▸ **What is expected**:
Copy each line from the data that has the word "green" in it.

+++++

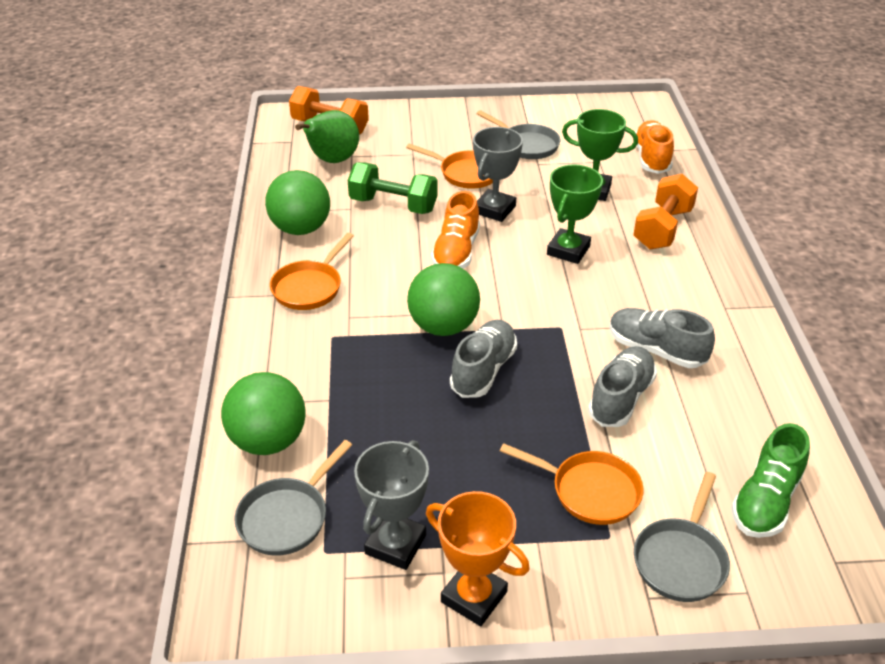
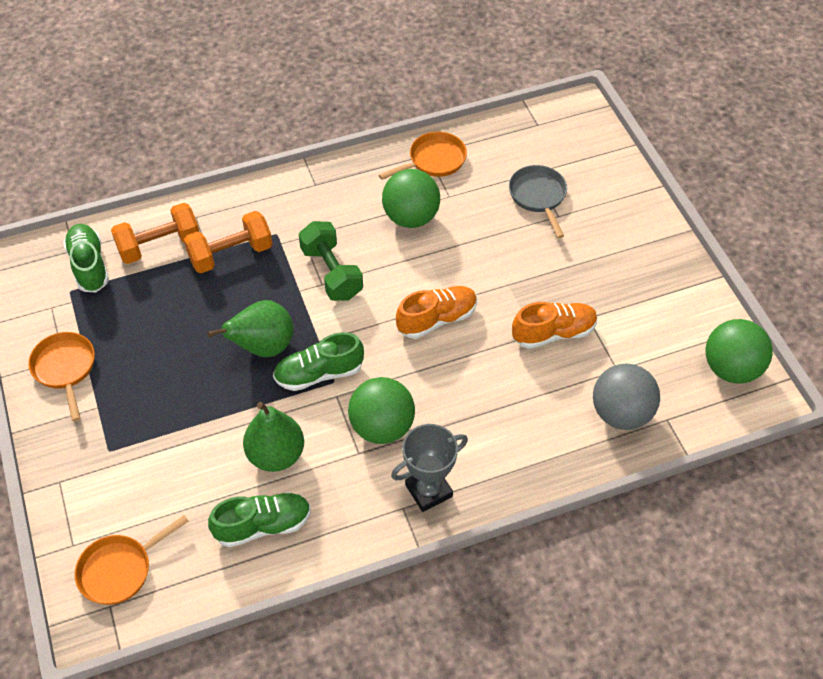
green pear: 1 -> 2
green shoe: 1 -> 3
green trophy: 2 -> 0
grey ball: 0 -> 1
grey pan: 3 -> 1
grey shoe: 3 -> 0
grey trophy: 2 -> 1
orange trophy: 1 -> 0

+++++

▸ **Exercise output**:
green pear: 1 -> 2
green shoe: 1 -> 3
green trophy: 2 -> 0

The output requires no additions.